▶ _Problem requirements_: From the first line to the last, copy the material exactly and leave the pictures out.
-------- Data section --------
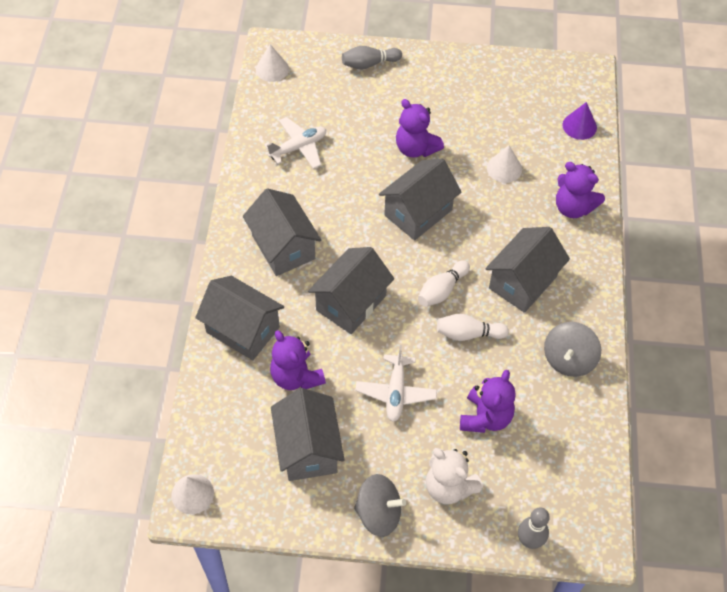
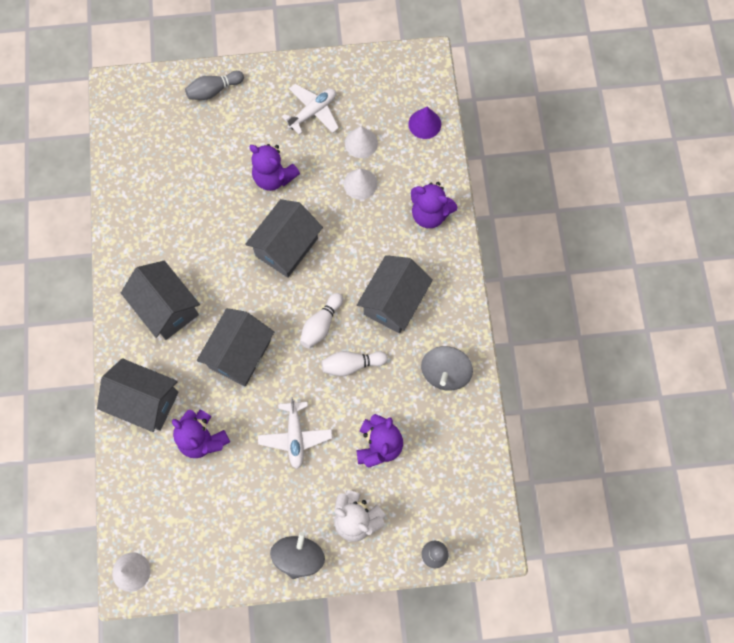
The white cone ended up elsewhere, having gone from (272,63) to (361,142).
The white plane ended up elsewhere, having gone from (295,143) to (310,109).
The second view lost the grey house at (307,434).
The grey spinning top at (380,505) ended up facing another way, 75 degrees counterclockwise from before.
--------
▶ _Exercise output_:
The white cone ended up elsewhere, having gone from (272,63) to (361,142).
The white plane ended up elsewhere, having gone from (295,143) to (310,109).
The second view lost the grey house at (307,434).
The grey spinning top at (380,505) ended up facing another way, 75 degrees counterclockwise from before.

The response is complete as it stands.